▸ **MATERIALS PROVIDED**
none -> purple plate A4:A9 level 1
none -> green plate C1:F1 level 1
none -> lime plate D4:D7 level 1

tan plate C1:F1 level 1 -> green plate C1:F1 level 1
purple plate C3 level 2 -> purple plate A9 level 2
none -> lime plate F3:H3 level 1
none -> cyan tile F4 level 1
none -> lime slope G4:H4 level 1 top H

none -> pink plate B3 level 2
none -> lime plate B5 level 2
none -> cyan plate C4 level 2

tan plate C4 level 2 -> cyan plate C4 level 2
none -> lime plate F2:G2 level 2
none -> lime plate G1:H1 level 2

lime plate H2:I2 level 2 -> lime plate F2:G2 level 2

▸ **TRY IT**
The answer must be a single number: the count of lines in the entries above that contain "green".

▸ **EXERCISE ANSWER**
2